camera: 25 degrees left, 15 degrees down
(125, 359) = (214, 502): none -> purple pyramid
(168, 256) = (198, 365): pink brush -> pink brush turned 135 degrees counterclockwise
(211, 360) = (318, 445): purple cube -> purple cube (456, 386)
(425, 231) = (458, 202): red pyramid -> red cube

• Task requirements:
When a line in the material above holds the word "cube", copy that line.

• Response to the task:
(211, 360) = (318, 445): purple cube -> purple cube (456, 386)
(425, 231) = (458, 202): red pyramid -> red cube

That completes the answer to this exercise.